### [Data provided]
------------------------------------

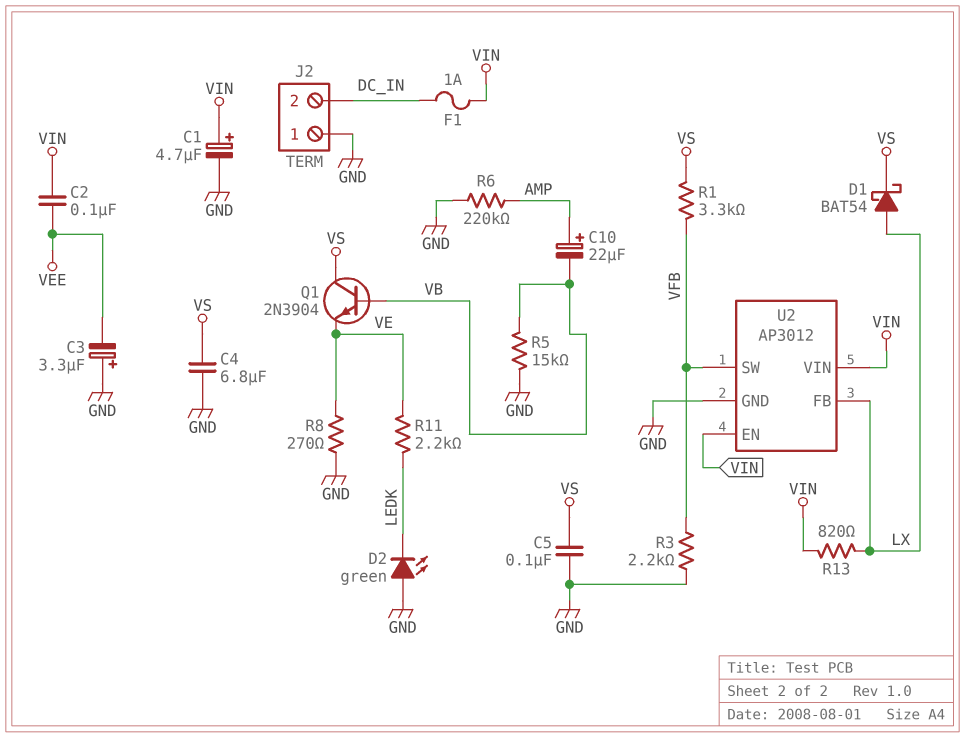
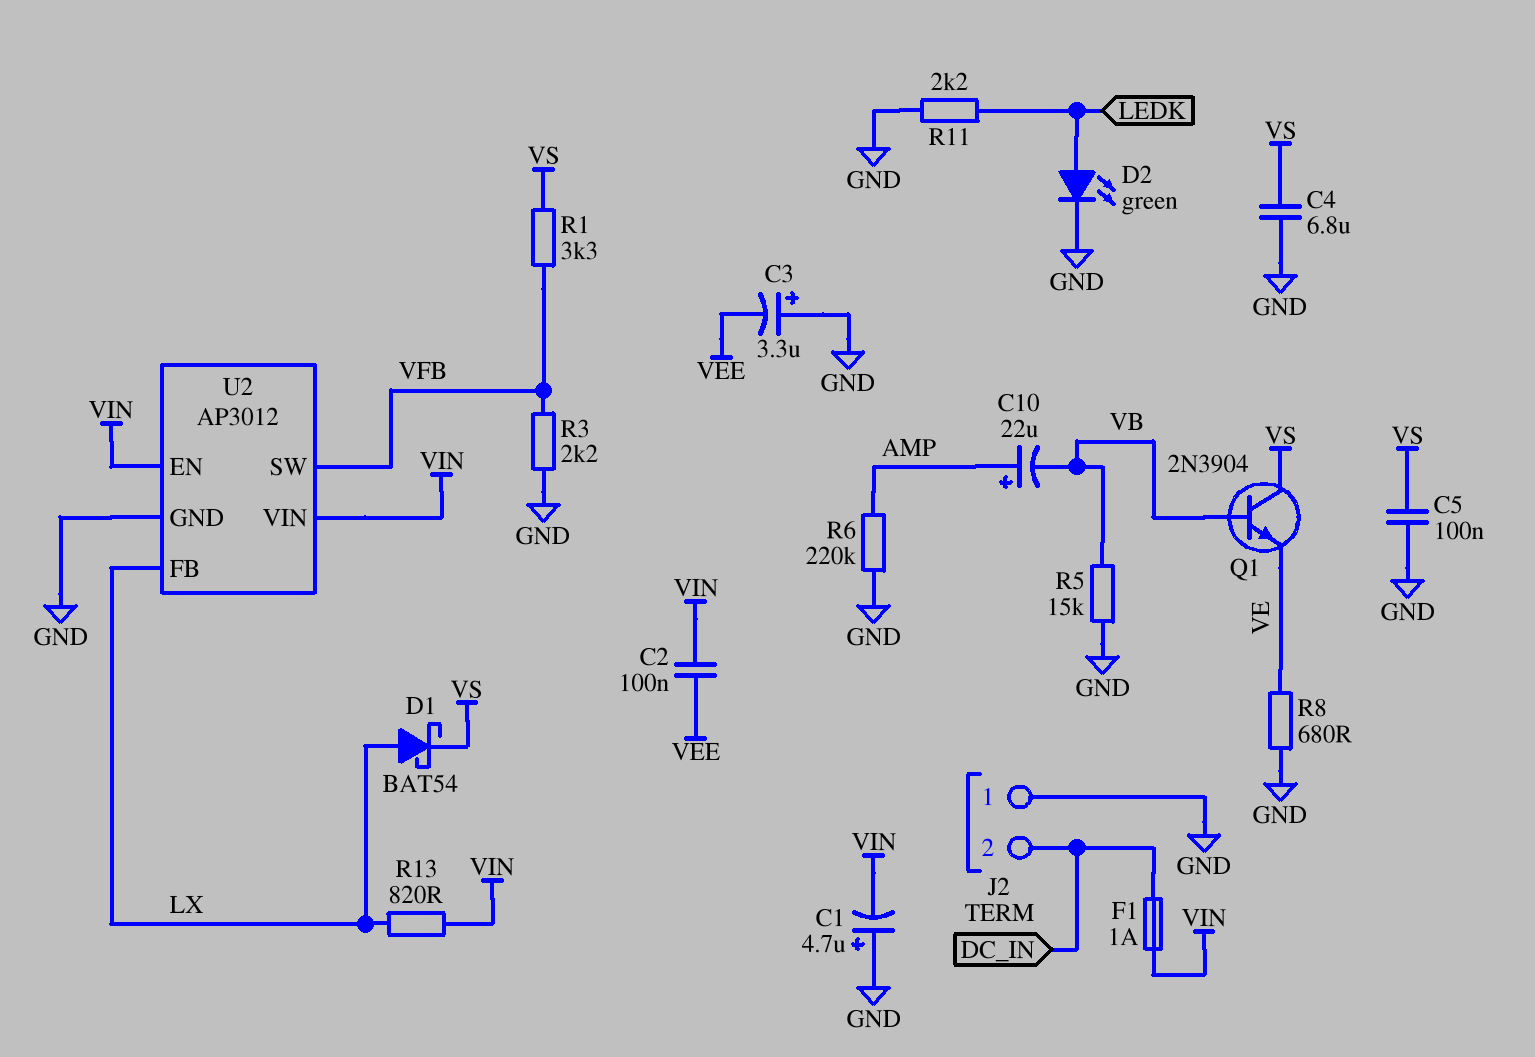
C1: 4.7uF (plus VIN, minus GND) -> 4.7uF (plus GND, minus VIN)
D2: LED green (A GND, K LEDK) -> LED green (A LEDK, K GND)
R8: 270 (GND, VE) -> 680 (GND, VE)
R11: 2.2k (LEDK, VE) -> 2.2k (GND, LEDK)

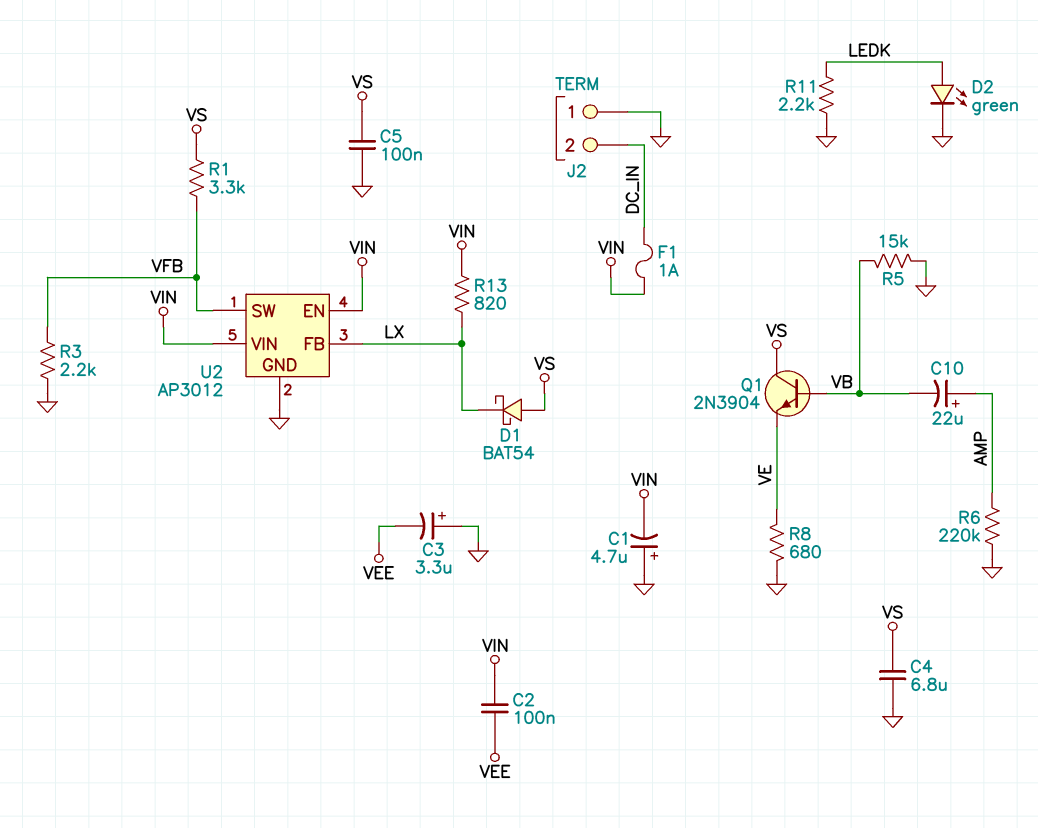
D1: schottky BAT54 (A LX, K VS) -> schottky BAT54 (A VS, K LX)

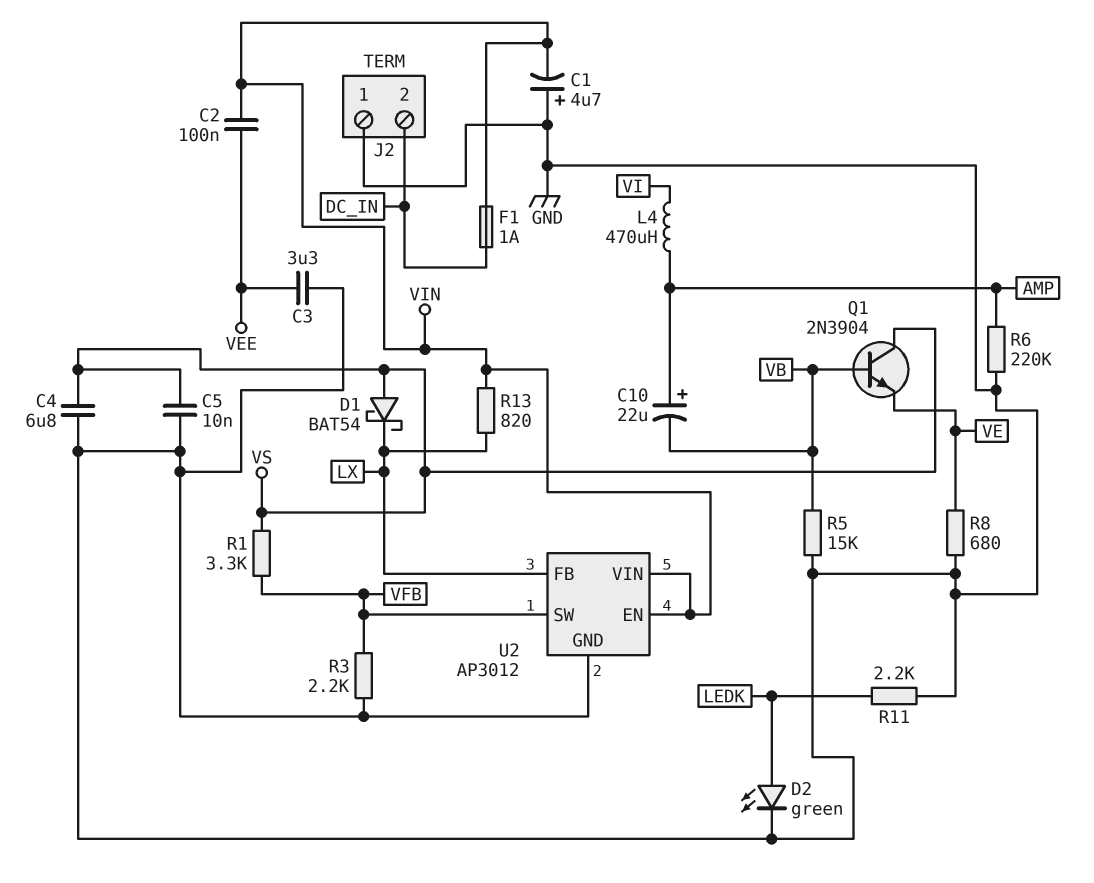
C3: 3.3uF (plus GND, minus VEE) -> 3.3uF (GND, VEE)
C5: 100nF (GND, VS) -> 10nF (GND, VS)
L4: none -> 470uH (AMP, VI)

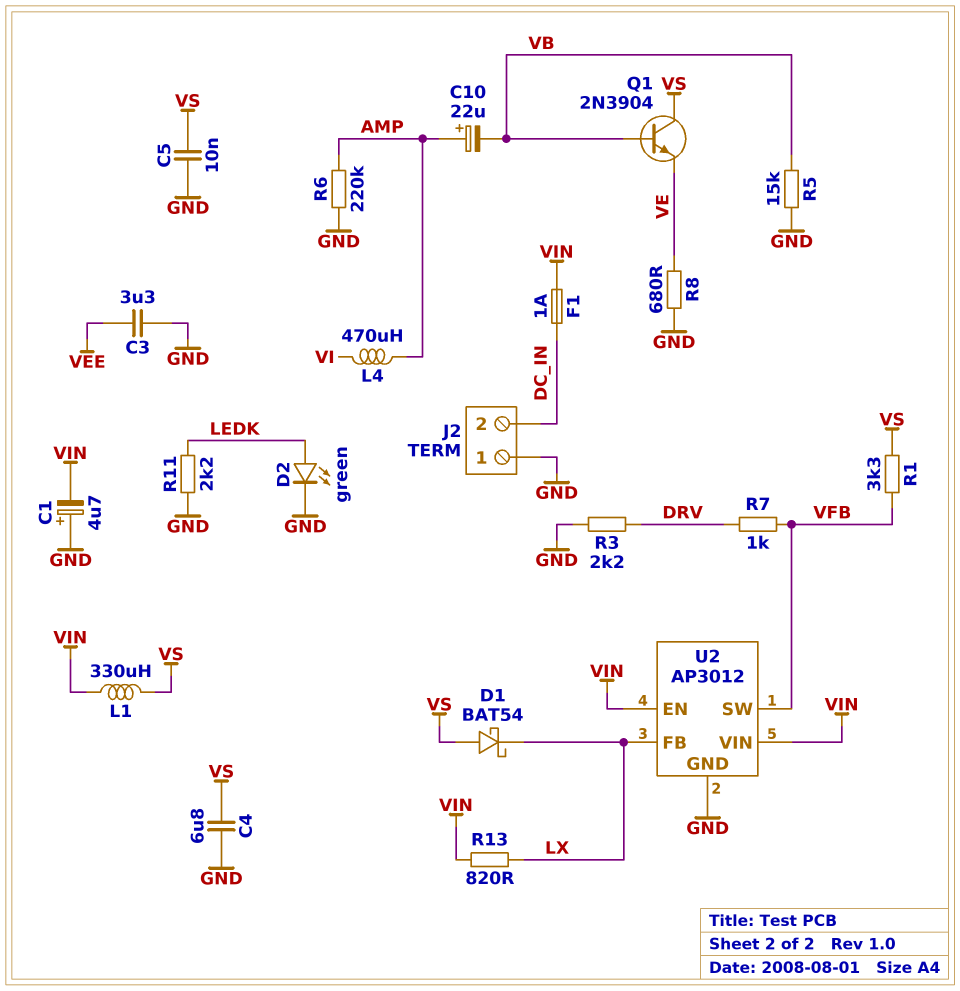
C2: 100nF (VEE, VIN) -> none
L1: none -> 330uH (VIN, VS)
R3: 2.2k (GND, VFB) -> 2.2k (DRV, GND)
R7: none -> 1k (DRV, VFB)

------------------------------------

### [Task requirements]
Each entry above should come back word for word, and no picture should come with it.

### [Answer area]
C1: 4.7uF (plus VIN, minus GND) -> 4.7uF (plus GND, minus VIN)
D2: LED green (A GND, K LEDK) -> LED green (A LEDK, K GND)
R8: 270 (GND, VE) -> 680 (GND, VE)
R11: 2.2k (LEDK, VE) -> 2.2k (GND, LEDK)

D1: schottky BAT54 (A LX, K VS) -> schottky BAT54 (A VS, K LX)

C3: 3.3uF (plus GND, minus VEE) -> 3.3uF (GND, VEE)
C5: 100nF (GND, VS) -> 10nF (GND, VS)
L4: none -> 470uH (AMP, VI)

C2: 100nF (VEE, VIN) -> none
L1: none -> 330uH (VIN, VS)
R3: 2.2k (GND, VFB) -> 2.2k (DRV, GND)
R7: none -> 1k (DRV, VFB)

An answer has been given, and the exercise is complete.